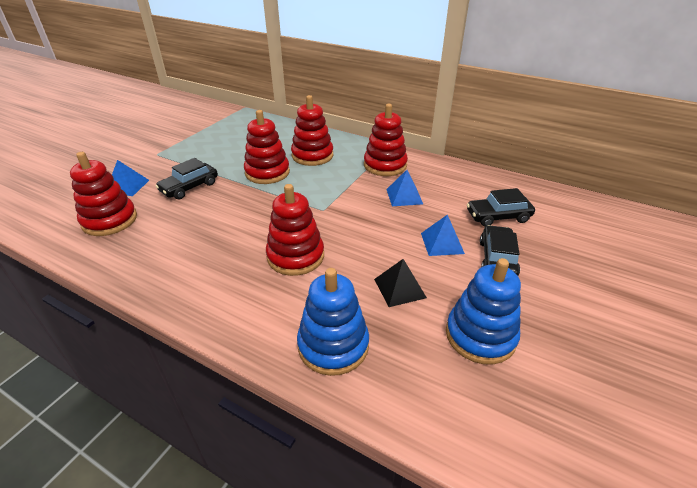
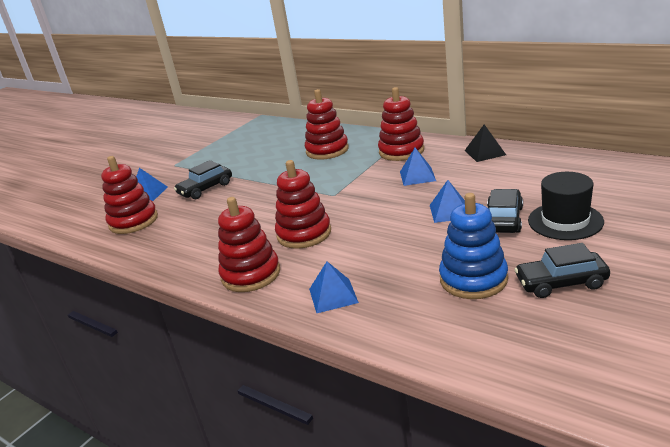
camera: 10 degrees right, 10 degrees down
(267, 172) = (281, 169): red stacking toy -> red stacking toy (251, 274)
(333, 345) = (333, 295): blue stacking toy -> blue pyramid
(399, 288) = (401, 250): black pyramid -> black pyramid (484, 152)
(498, 216) = (513, 184): black car -> black car (561, 283)
(557, 267) = (565, 221): none -> black hat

.....

- **Goal of the exercise**
All entries are to be retyped exactly. Omit any embedded images.

- **Task answer**
camera: 10 degrees right, 10 degrees down
(267, 172) = (281, 169): red stacking toy -> red stacking toy (251, 274)
(333, 345) = (333, 295): blue stacking toy -> blue pyramid
(399, 288) = (401, 250): black pyramid -> black pyramid (484, 152)
(498, 216) = (513, 184): black car -> black car (561, 283)
(557, 267) = (565, 221): none -> black hat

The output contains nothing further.